[Records drawn from a dataset]
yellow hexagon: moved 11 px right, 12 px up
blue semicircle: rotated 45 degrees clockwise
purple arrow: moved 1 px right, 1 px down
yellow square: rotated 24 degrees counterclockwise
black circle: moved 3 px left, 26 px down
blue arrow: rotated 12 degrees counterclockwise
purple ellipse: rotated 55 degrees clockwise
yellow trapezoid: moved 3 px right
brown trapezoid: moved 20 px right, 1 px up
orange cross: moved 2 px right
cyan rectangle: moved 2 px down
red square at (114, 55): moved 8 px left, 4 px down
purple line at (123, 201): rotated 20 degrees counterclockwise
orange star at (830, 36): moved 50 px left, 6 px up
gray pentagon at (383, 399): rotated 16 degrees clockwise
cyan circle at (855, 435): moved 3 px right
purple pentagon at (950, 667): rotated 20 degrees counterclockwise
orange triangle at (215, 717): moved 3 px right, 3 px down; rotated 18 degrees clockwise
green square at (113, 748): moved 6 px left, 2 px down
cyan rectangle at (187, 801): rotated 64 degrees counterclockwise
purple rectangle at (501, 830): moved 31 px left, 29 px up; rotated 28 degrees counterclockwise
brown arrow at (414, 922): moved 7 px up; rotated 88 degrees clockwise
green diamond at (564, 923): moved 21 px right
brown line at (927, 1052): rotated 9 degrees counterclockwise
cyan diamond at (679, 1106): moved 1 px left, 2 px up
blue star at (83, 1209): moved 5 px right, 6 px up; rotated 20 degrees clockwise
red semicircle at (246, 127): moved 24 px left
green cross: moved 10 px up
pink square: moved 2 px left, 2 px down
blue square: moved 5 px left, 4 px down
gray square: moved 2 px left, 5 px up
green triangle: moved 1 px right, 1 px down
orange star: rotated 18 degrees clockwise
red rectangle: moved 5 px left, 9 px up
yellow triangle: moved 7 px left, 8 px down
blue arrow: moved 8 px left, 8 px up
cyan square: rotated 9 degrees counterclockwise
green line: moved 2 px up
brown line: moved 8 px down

TASK TO COMPLETE: In the records above, return precisely the line containing "cyan square: rotated" and each line that comes after it, up to the final one.

WRITTEN SOLUTION:
cyan square: rotated 9 degrees counterclockwise
green line: moved 2 px up
brown line: moved 8 px down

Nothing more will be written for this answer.